> **What is needed**
Using the line that contains "[turquesa] (101 156)" as the first line and the last line of the data as the final one, give every line in that range again exactly.

** Opening Data records block **

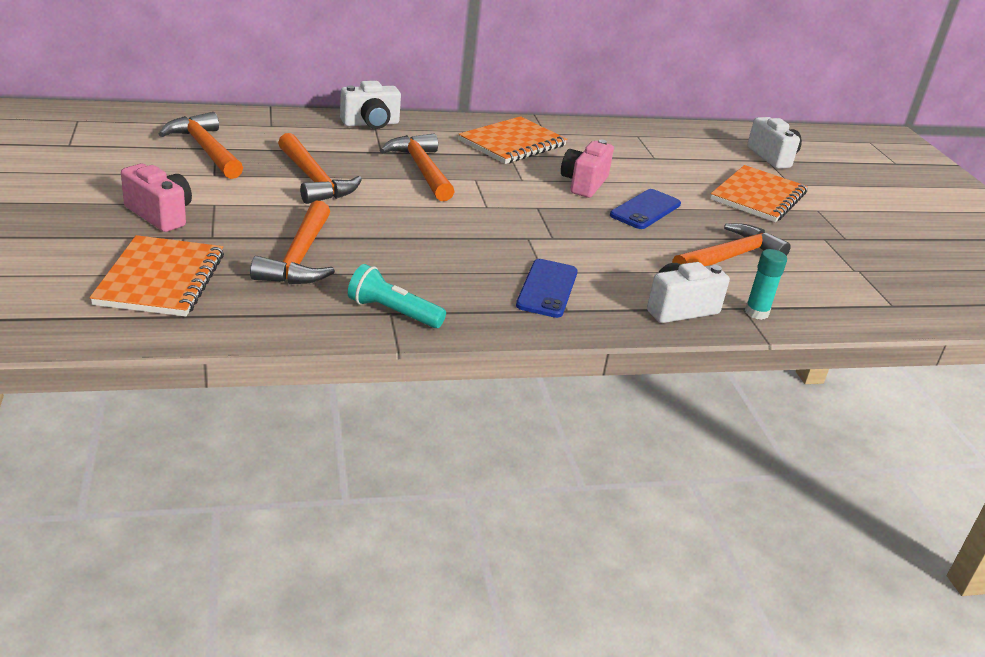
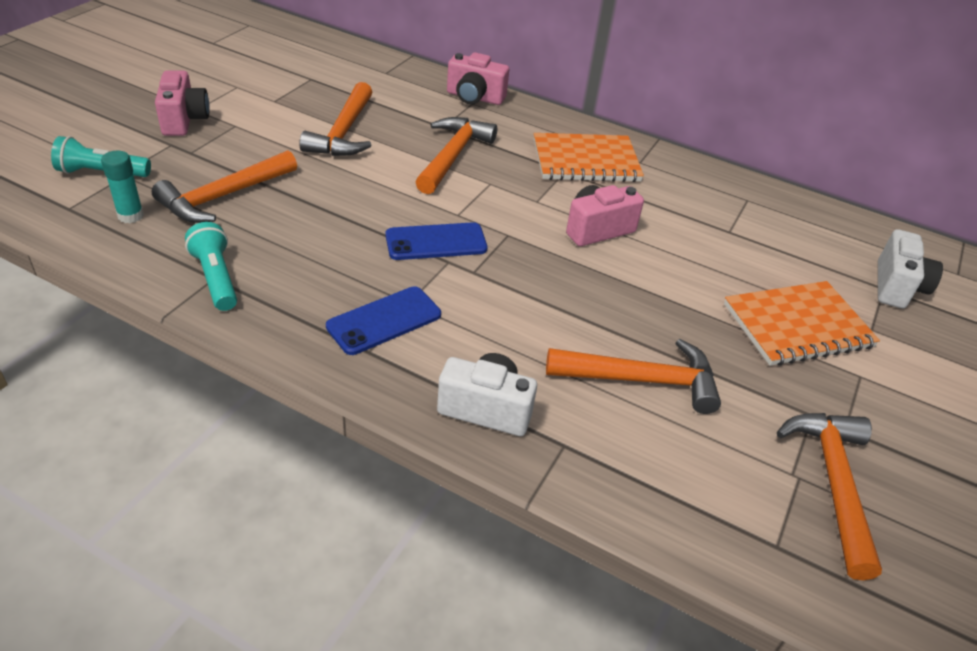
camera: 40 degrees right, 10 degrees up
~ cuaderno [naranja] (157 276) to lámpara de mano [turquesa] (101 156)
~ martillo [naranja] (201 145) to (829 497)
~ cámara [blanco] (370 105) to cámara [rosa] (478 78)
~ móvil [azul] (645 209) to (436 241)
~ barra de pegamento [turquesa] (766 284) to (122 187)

** Closing Data records block **

> **Task output**
~ cuaderno [naranja] (157 276) to lámpara de mano [turquesa] (101 156)
~ martillo [naranja] (201 145) to (829 497)
~ cámara [blanco] (370 105) to cámara [rosa] (478 78)
~ móvil [azul] (645 209) to (436 241)
~ barra de pegamento [turquesa] (766 284) to (122 187)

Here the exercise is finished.